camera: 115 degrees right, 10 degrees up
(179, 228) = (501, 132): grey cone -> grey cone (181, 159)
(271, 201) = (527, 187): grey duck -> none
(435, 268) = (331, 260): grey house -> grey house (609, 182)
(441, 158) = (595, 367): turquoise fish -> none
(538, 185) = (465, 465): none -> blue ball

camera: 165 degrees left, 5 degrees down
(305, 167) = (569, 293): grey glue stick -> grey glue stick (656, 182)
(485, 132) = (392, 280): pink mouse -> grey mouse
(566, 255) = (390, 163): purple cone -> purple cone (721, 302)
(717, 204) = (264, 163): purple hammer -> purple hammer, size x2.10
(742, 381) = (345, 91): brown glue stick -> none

....

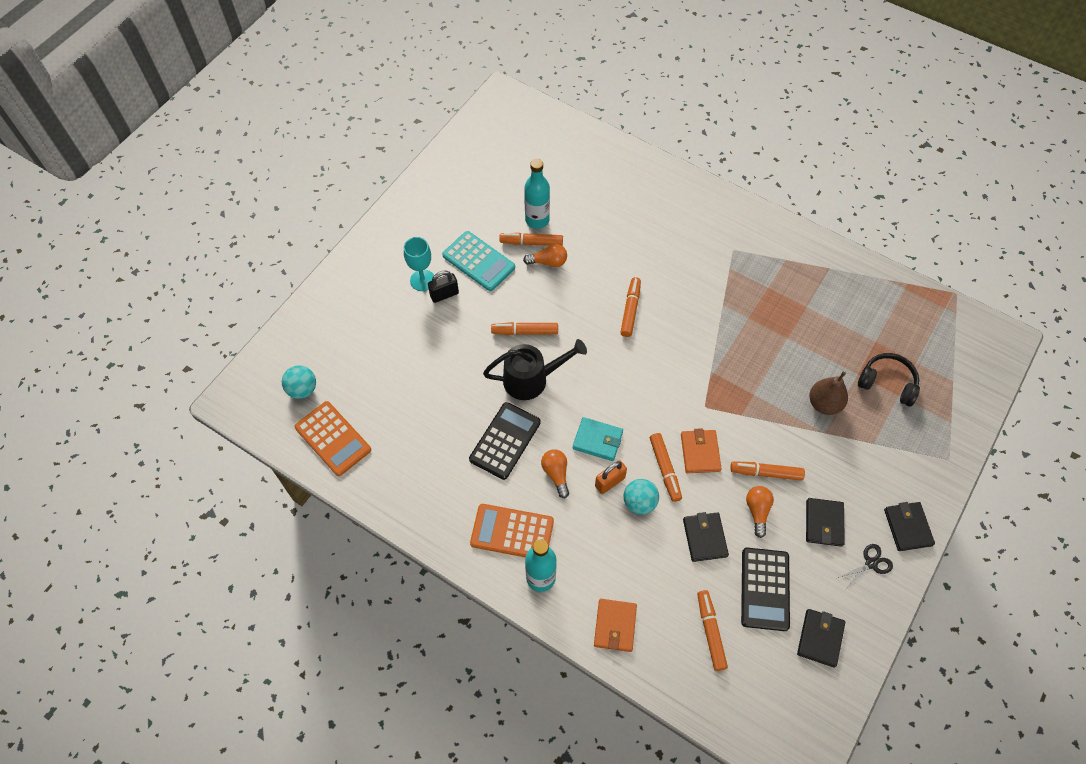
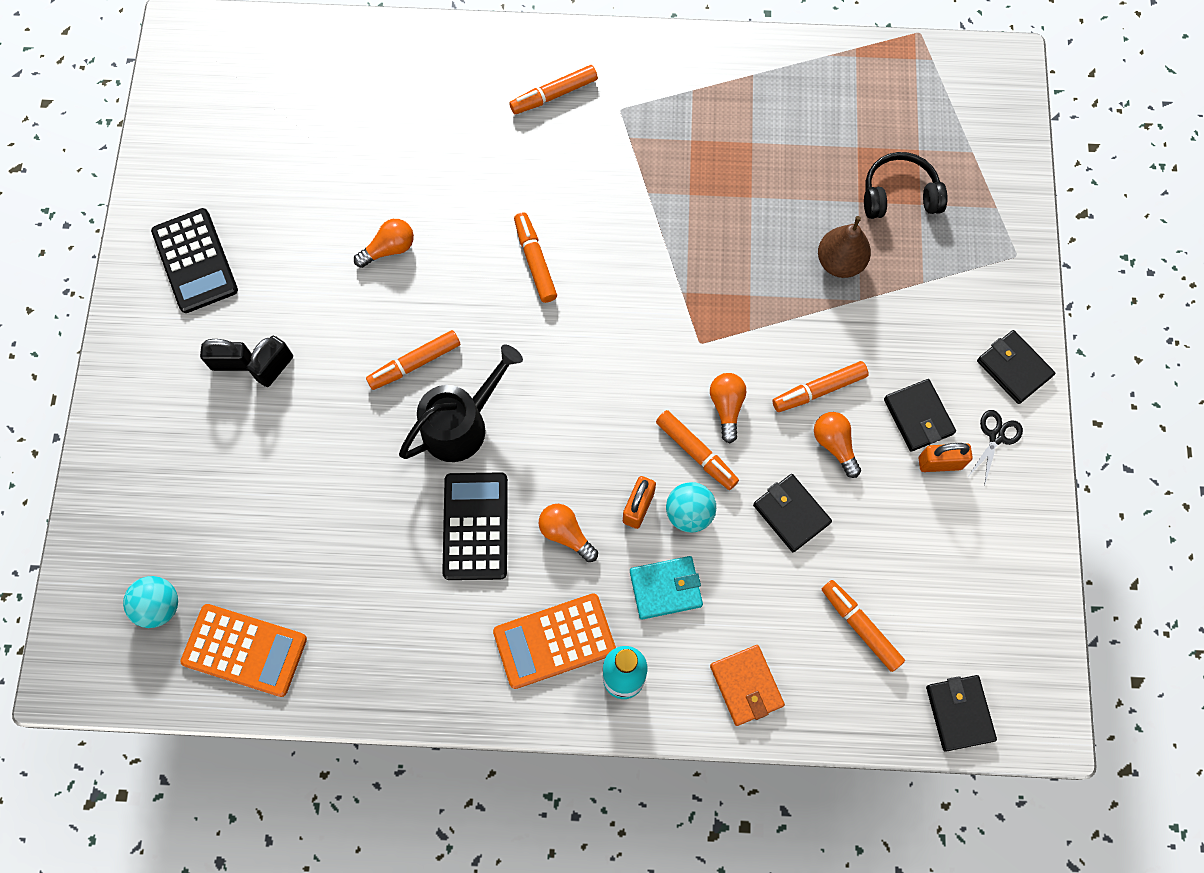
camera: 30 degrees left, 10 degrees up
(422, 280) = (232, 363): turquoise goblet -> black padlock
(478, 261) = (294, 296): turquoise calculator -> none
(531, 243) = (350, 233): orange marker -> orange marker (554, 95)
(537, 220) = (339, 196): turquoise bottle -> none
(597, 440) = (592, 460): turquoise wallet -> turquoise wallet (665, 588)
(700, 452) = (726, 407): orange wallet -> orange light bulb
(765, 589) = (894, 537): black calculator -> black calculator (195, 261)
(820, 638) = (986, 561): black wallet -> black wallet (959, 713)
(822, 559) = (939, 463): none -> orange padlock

....

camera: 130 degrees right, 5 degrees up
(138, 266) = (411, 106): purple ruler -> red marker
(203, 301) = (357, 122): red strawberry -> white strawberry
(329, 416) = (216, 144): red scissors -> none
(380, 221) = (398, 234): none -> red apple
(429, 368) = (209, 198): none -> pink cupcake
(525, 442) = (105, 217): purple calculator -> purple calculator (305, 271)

....

• What is expected:
Going down the listing above, begin printing at the line with "(305, 167) = (569, 293): grey" and finish with the line with "(742, 381) = (345, 91): brown", exactly as they appear.

• Expected answer:
(305, 167) = (569, 293): grey glue stick -> grey glue stick (656, 182)
(485, 132) = (392, 280): pink mouse -> grey mouse
(566, 255) = (390, 163): purple cone -> purple cone (721, 302)
(717, 204) = (264, 163): purple hammer -> purple hammer, size x2.10
(742, 381) = (345, 91): brown glue stick -> none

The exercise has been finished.